TASK STATEMENT = Could you please count how many lines in the data below hold the string "bucket"? Reply with only the number.

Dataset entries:

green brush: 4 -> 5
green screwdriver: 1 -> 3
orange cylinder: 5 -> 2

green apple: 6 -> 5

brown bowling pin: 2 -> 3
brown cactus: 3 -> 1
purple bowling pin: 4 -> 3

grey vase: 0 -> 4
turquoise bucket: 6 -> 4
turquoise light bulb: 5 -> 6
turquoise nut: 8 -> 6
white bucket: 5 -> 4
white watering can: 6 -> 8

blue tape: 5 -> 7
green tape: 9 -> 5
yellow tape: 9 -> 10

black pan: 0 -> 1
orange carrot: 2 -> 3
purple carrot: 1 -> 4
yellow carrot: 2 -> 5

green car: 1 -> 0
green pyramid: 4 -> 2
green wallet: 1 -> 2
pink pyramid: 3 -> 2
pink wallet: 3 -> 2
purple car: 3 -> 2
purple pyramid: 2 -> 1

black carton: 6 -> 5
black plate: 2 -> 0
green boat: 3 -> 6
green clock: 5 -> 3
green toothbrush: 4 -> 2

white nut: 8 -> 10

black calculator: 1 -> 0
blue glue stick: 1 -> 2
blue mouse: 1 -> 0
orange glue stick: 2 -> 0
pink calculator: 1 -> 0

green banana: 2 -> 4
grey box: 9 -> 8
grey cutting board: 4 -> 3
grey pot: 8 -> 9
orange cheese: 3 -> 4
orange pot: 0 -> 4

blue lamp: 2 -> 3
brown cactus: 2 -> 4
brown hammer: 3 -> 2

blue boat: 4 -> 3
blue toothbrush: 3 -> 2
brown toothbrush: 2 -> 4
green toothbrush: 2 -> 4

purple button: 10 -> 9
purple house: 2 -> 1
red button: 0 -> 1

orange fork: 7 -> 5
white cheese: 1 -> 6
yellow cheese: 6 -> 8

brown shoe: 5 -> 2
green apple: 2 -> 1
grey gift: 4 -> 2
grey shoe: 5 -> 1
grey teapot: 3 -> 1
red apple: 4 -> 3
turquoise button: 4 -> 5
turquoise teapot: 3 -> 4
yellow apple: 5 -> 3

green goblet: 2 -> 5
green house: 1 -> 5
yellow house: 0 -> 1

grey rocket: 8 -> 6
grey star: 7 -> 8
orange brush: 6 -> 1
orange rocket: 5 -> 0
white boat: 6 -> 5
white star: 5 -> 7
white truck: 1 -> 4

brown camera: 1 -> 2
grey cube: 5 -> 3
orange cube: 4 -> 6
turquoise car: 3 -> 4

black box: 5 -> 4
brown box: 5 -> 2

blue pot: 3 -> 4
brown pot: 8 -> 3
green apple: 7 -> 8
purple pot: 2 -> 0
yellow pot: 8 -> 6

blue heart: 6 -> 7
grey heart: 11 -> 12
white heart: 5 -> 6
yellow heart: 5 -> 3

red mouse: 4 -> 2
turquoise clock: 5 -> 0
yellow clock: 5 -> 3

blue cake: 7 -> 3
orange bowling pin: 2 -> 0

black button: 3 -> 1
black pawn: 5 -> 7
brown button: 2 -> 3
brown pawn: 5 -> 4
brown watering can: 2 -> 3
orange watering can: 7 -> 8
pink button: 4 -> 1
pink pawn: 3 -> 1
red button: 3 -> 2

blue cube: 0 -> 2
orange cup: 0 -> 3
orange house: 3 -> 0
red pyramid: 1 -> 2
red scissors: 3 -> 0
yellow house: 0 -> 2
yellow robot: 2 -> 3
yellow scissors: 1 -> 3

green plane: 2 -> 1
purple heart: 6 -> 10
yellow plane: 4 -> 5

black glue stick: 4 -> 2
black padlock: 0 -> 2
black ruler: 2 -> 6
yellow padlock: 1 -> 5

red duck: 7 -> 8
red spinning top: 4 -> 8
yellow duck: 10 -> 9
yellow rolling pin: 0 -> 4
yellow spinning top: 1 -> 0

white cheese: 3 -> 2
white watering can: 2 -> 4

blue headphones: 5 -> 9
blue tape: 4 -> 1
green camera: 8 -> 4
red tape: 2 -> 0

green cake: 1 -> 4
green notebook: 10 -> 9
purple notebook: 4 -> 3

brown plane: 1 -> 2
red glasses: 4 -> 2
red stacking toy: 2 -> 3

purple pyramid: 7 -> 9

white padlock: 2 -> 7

RESPONSE BOX = 2